Work item →
Lines from the line with "C1: 220nF (GND, VA) -> 220nF (NET5, VA)" to the line with "J1 pin 2: NET7 -> NET16" in the entries below, and only those, must be output exactly, with both ends included.

Material to process →
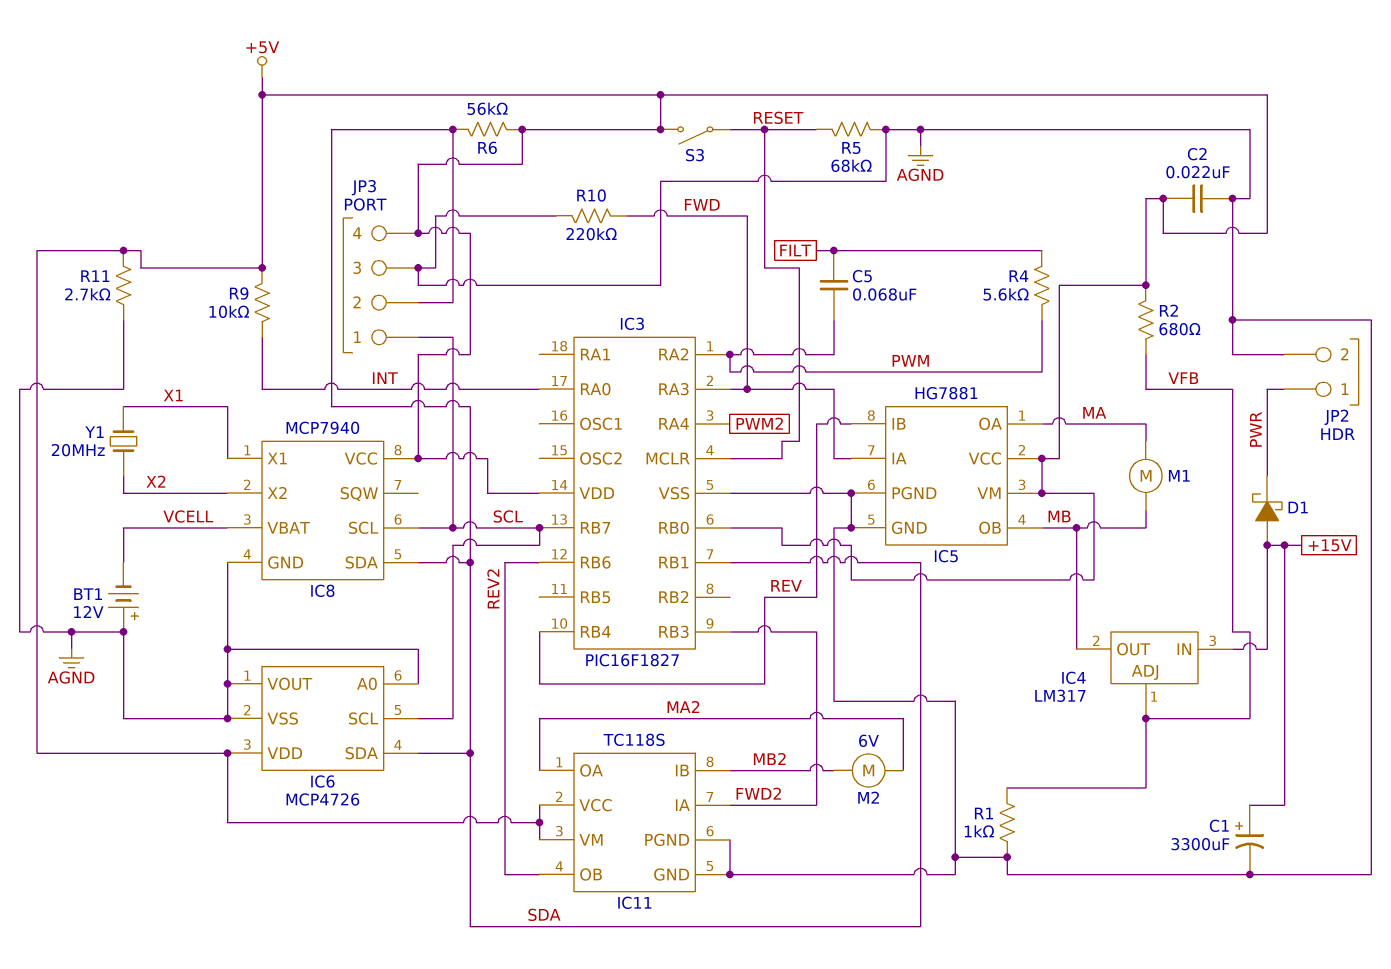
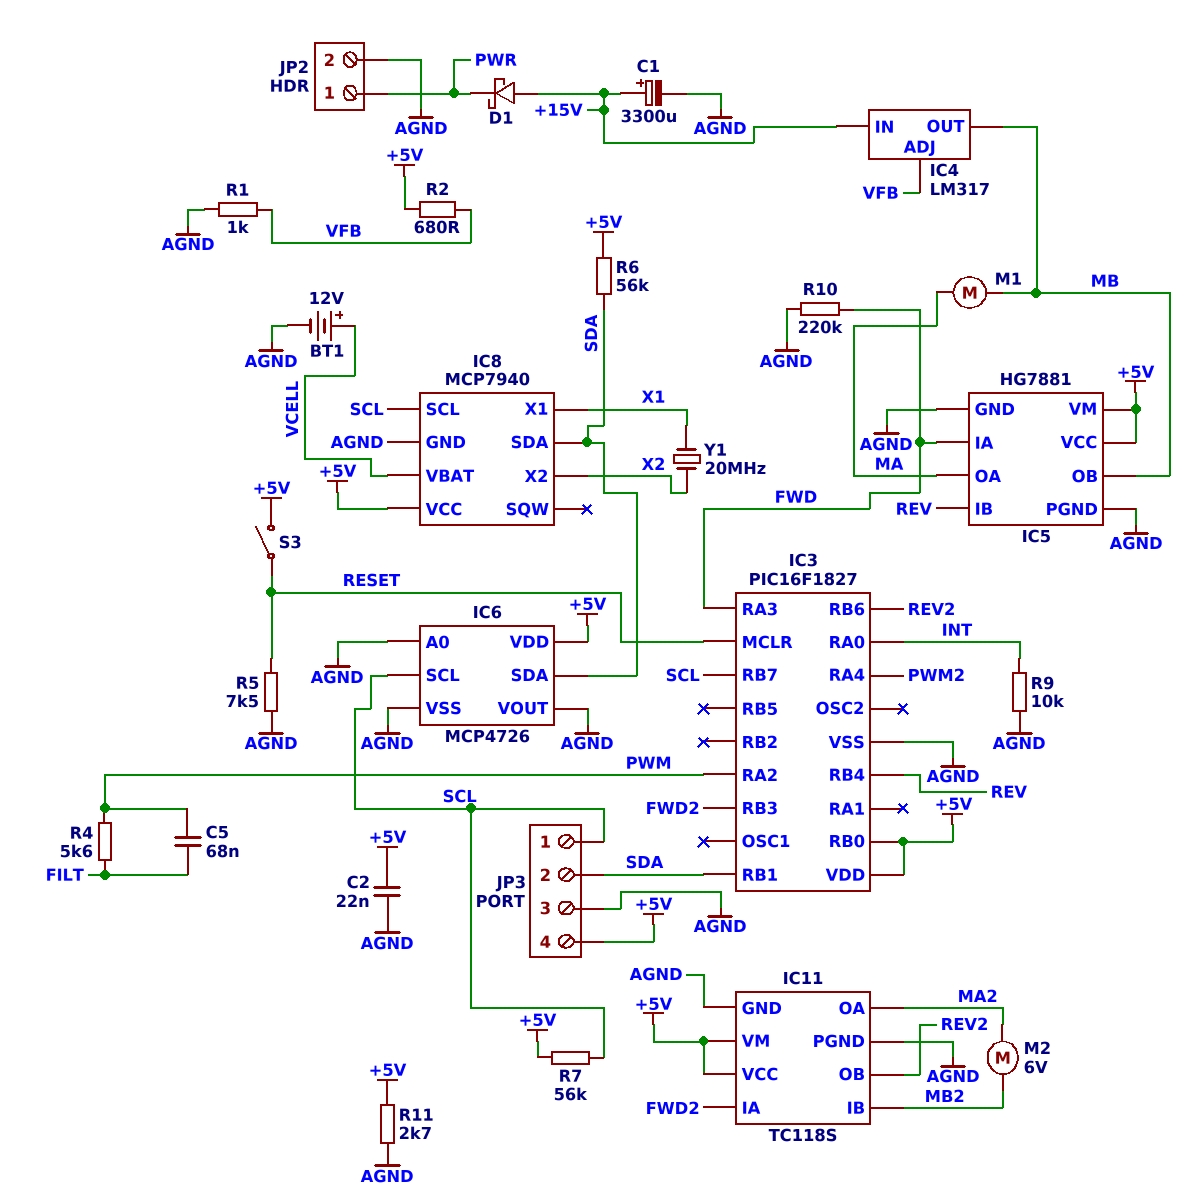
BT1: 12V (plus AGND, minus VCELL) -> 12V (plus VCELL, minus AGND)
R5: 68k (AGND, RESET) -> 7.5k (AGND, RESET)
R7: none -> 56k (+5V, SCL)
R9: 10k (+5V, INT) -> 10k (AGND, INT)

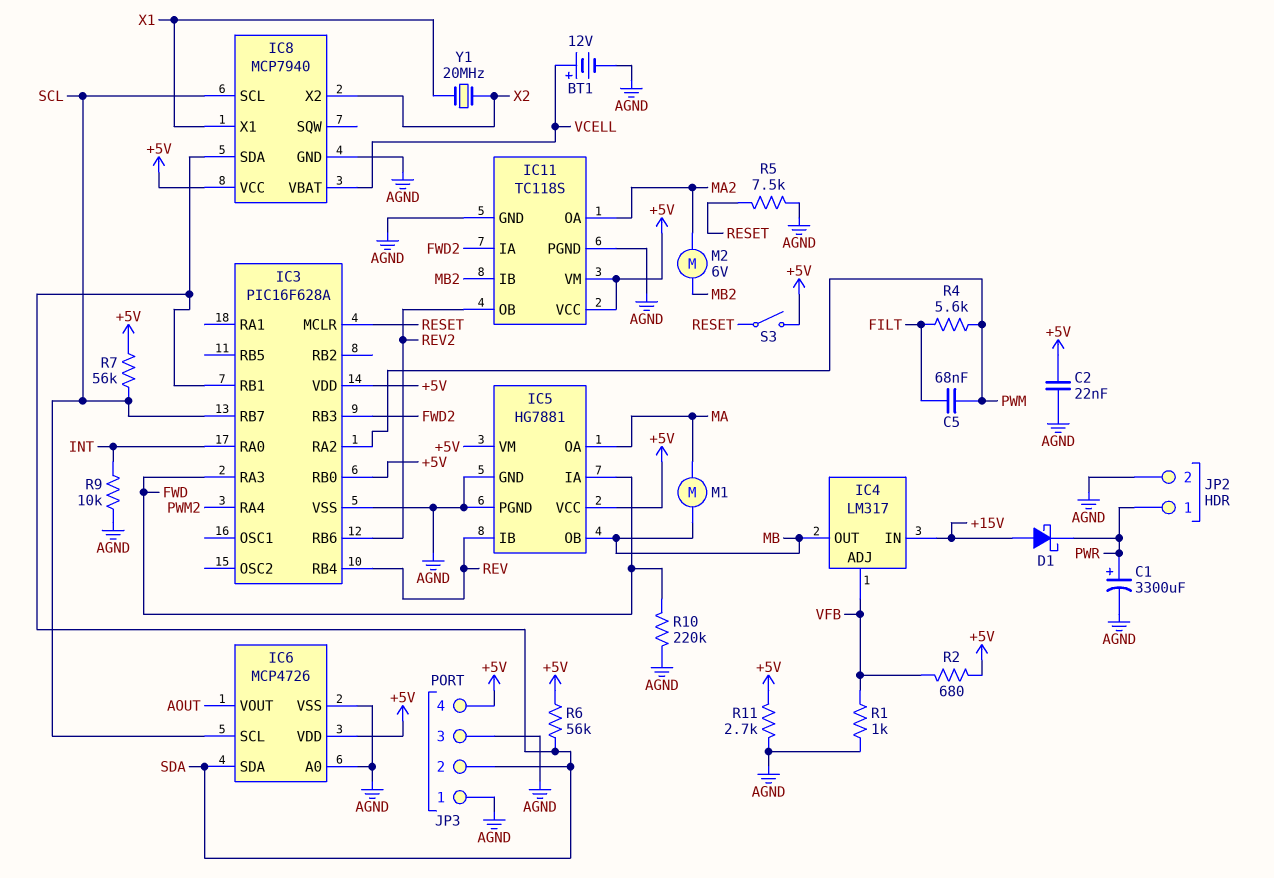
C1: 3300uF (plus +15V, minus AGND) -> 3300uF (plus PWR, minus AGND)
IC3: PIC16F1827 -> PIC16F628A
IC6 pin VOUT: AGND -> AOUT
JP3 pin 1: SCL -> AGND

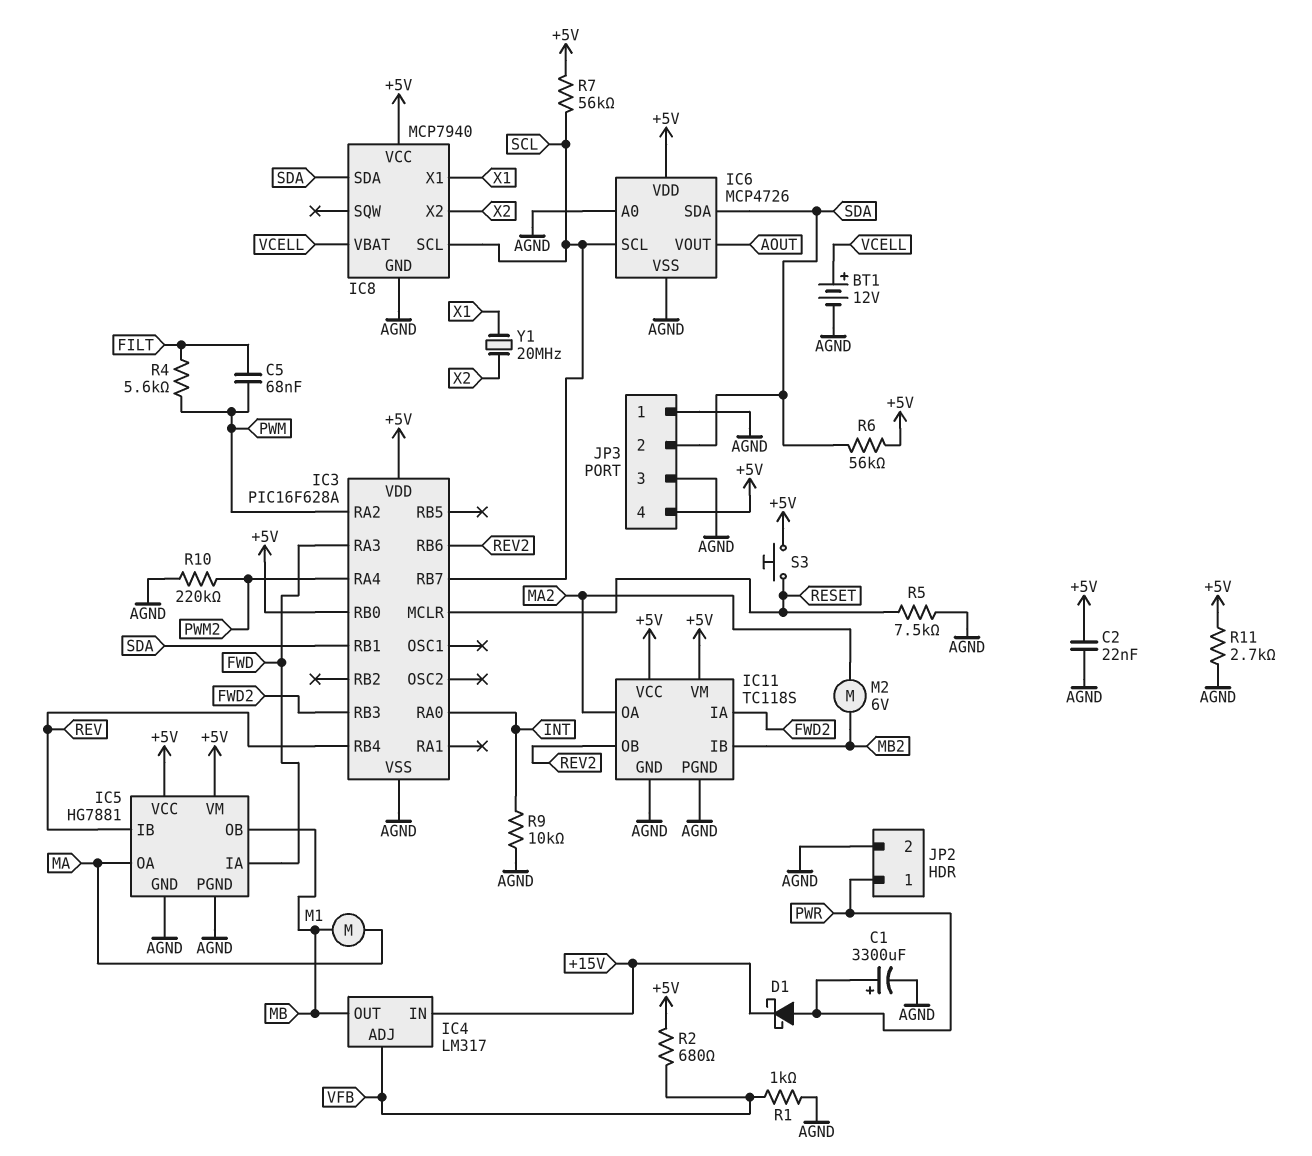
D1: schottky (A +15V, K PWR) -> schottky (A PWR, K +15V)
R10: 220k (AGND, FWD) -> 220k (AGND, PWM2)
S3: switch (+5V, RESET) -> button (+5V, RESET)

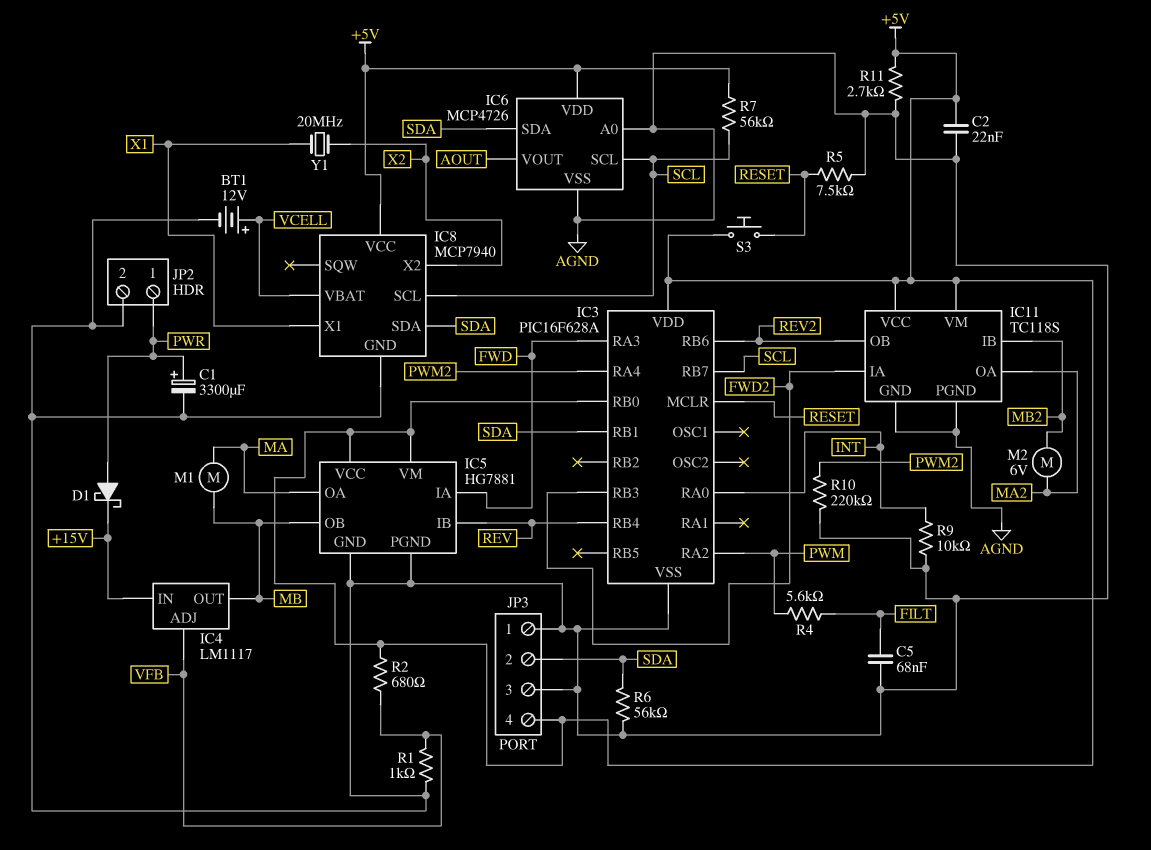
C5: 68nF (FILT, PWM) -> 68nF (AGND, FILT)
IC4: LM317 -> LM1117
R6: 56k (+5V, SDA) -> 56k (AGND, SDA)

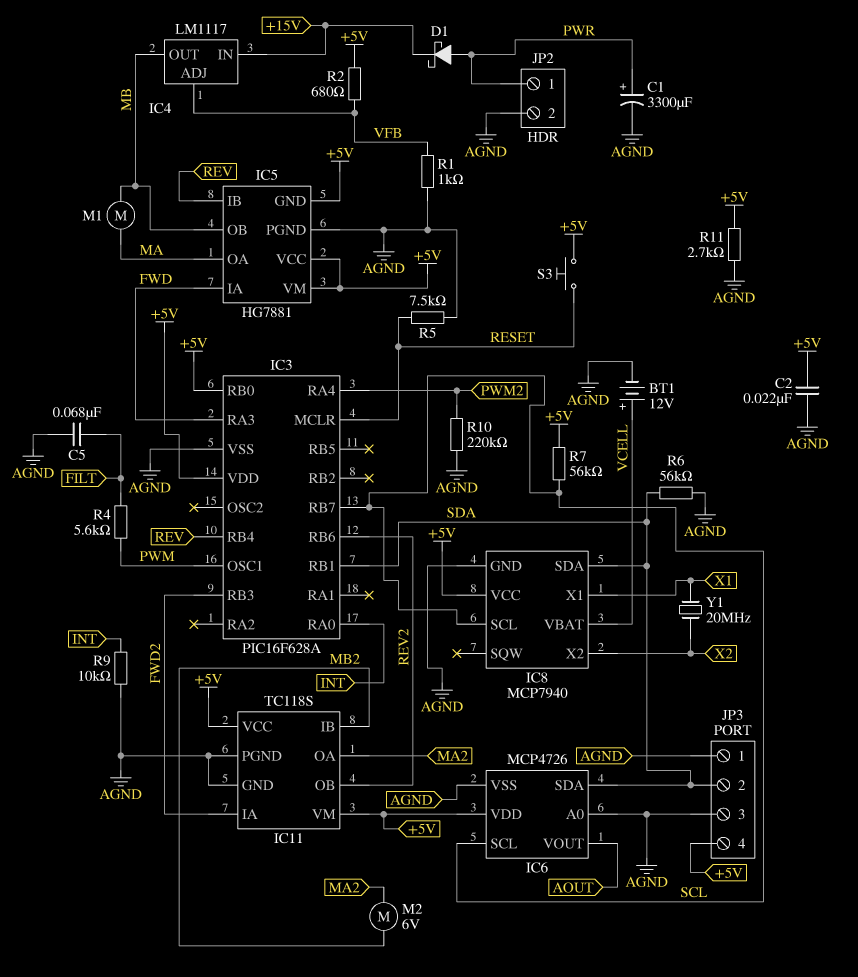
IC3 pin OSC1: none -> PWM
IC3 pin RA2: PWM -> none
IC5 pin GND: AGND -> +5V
* * *
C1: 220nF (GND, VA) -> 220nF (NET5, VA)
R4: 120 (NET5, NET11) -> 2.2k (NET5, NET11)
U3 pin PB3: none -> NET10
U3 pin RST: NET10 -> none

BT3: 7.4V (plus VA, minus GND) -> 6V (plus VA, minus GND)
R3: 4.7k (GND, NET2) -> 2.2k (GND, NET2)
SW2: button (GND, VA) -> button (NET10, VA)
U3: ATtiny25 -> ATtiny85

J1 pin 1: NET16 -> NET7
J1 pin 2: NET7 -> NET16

Answer section →
C1: 220nF (GND, VA) -> 220nF (NET5, VA)
R4: 120 (NET5, NET11) -> 2.2k (NET5, NET11)
U3 pin PB3: none -> NET10
U3 pin RST: NET10 -> none

BT3: 7.4V (plus VA, minus GND) -> 6V (plus VA, minus GND)
R3: 4.7k (GND, NET2) -> 2.2k (GND, NET2)
SW2: button (GND, VA) -> button (NET10, VA)
U3: ATtiny25 -> ATtiny85

J1 pin 1: NET16 -> NET7
J1 pin 2: NET7 -> NET16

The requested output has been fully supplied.